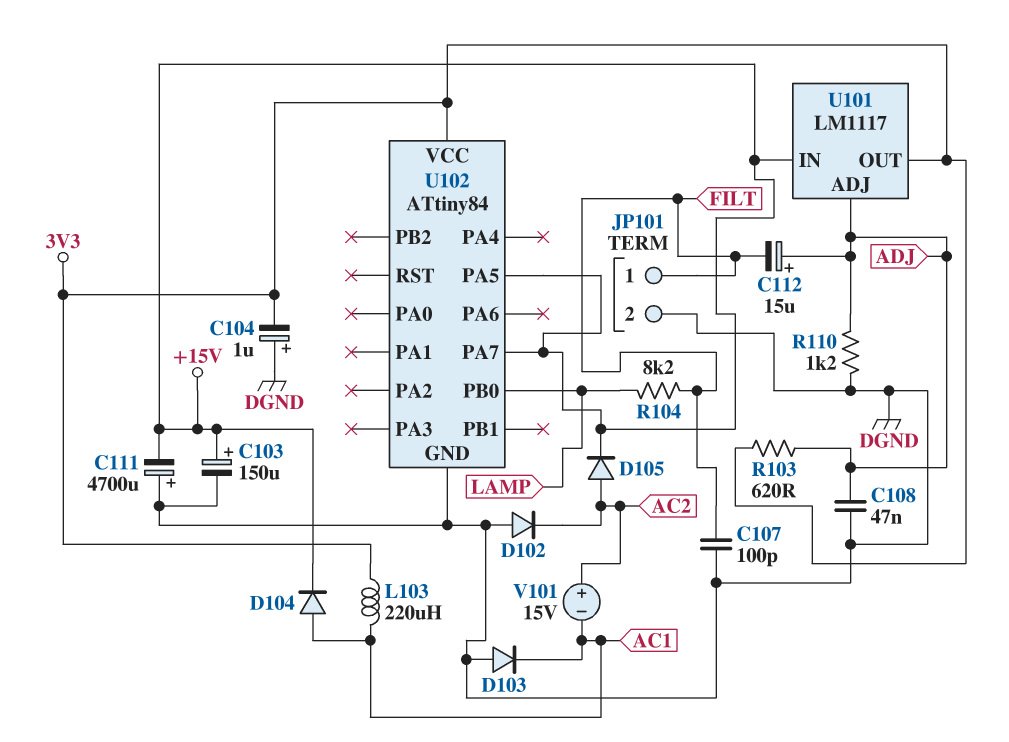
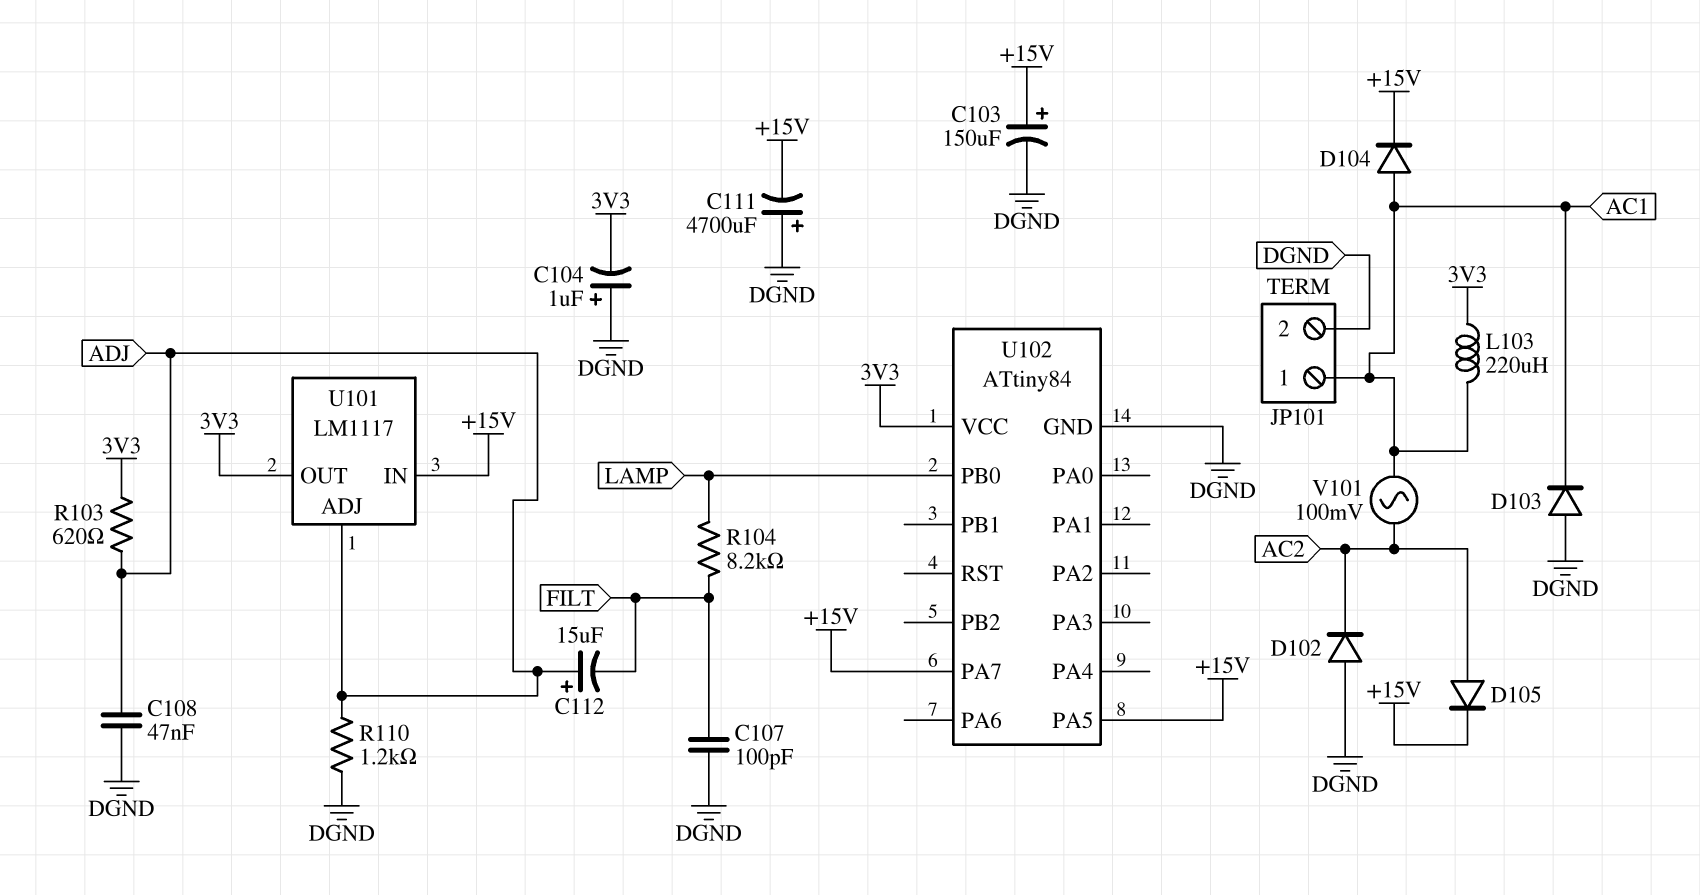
JP101 pin 1: FILT -> AC1
V101: 15V (plus AC2, minus AC1) -> AC 100mV (AC1, AC2)

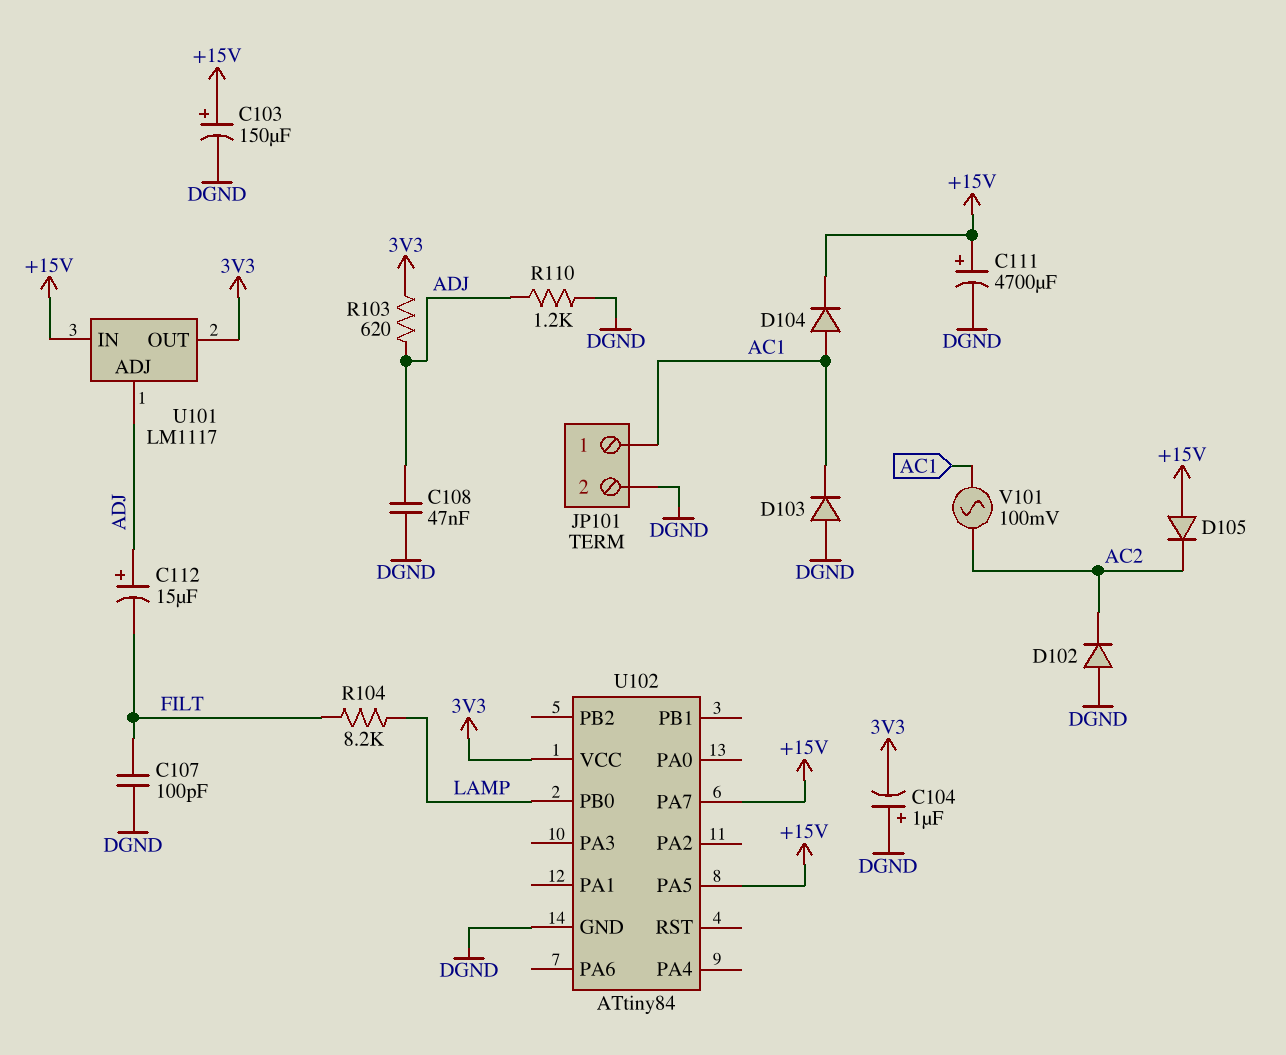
C111: 4700uF (plus DGND, minus +15V) -> 4700uF (plus +15V, minus DGND)
D105: diode (A AC2, K +15V) -> diode (A +15V, K AC2)
L103: 220uH (3V3, AC1) -> none

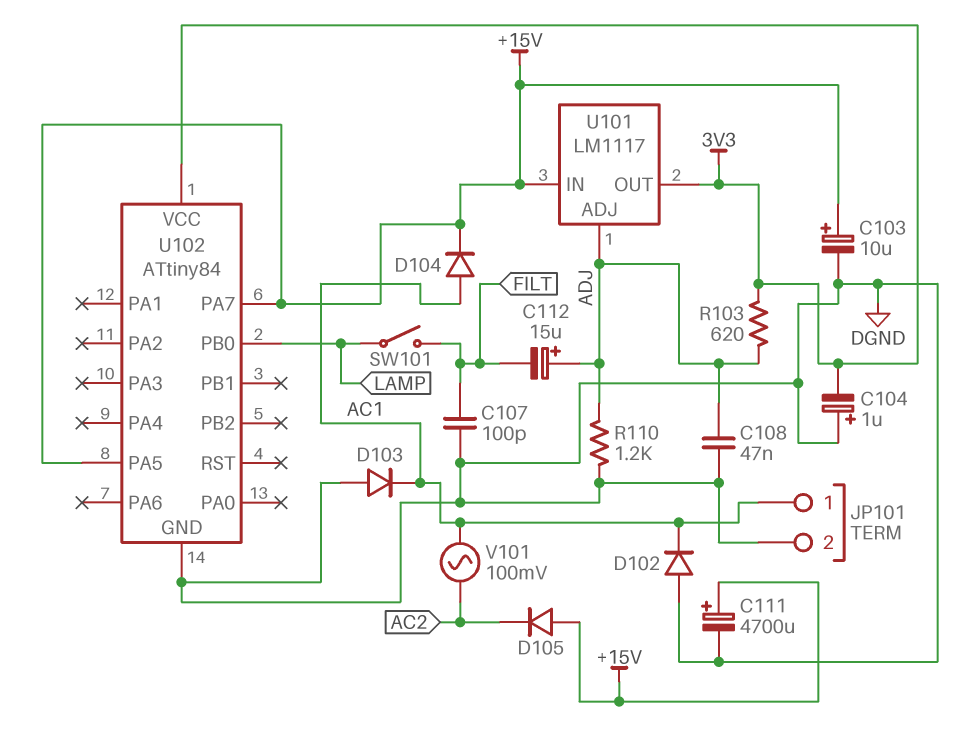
C103: 150uF (plus +15V, minus DGND) -> 10uF (plus +15V, minus DGND)
D102: diode (A DGND, K AC2) -> diode (A DGND, K AC1)
R104: 8.2k (FILT, LAMP) -> none
SW101: none -> switch (FILT, LAMP)

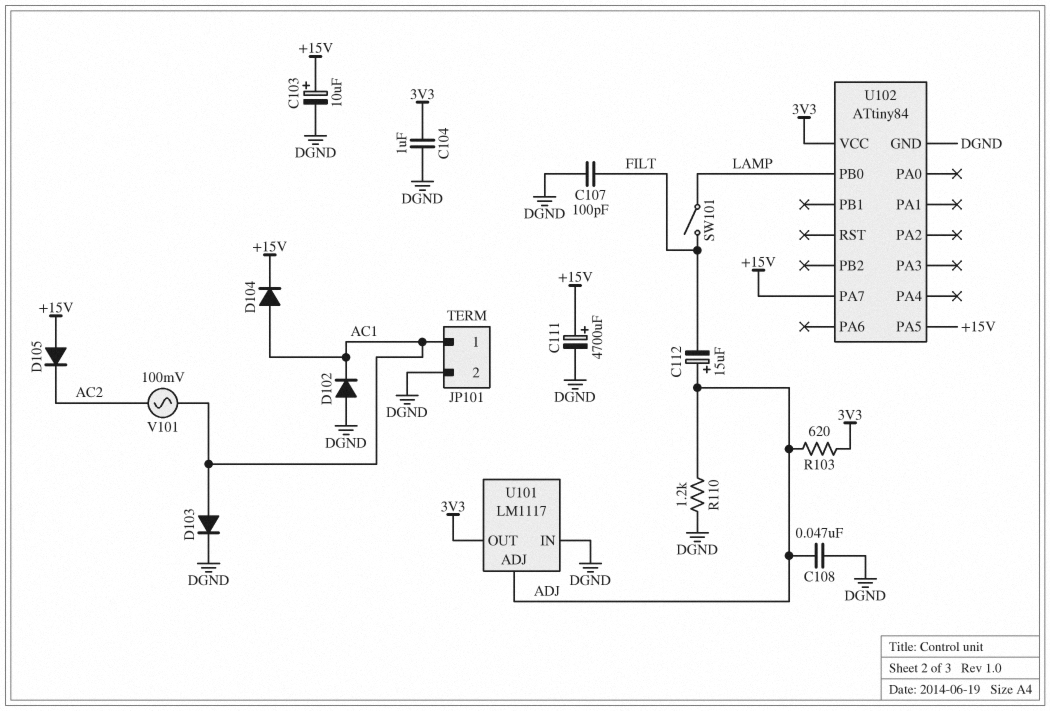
C104: 1uF (plus DGND, minus 3V3) -> 1uF (3V3, DGND)
D103: diode (A DGND, K AC1) -> diode (A AC1, K DGND)
U101 pin IN: +15V -> DGND

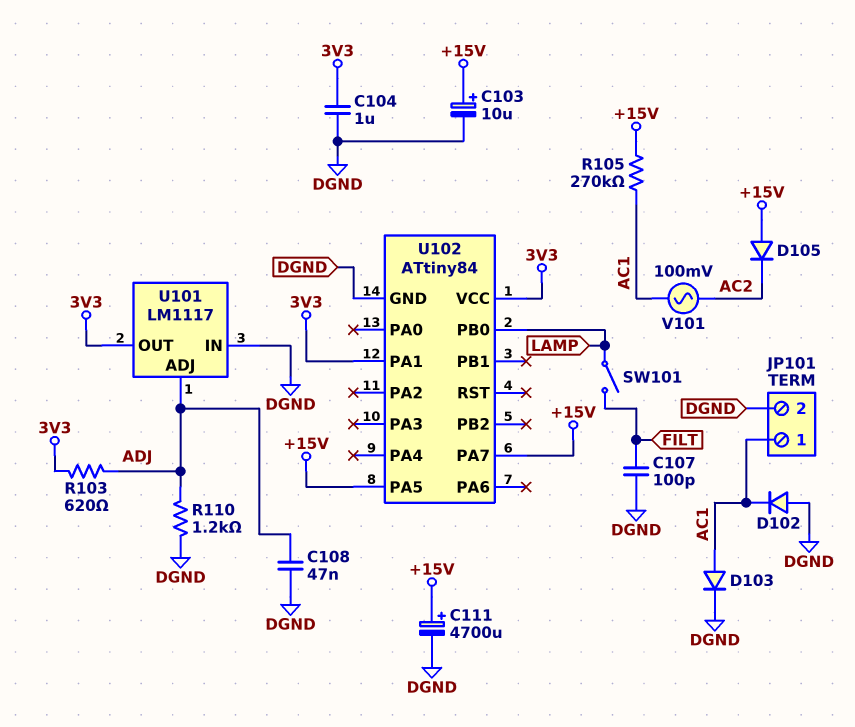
C112: 15uF (plus ADJ, minus FILT) -> none
D104: diode (A AC1, K +15V) -> none
R105: none -> 270k (+15V, AC1)
U102 pin PA1: none -> 3V3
......
**ACTIVITY**
Of all the lines in the data above, show only those that hold the word "FILT".

**WRITTEN RESPONSE**
JP101 pin 1: FILT -> AC1
R104: 8.2k (FILT, LAMP) -> none
SW101: none -> switch (FILT, LAMP)
C112: 15uF (plus ADJ, minus FILT) -> none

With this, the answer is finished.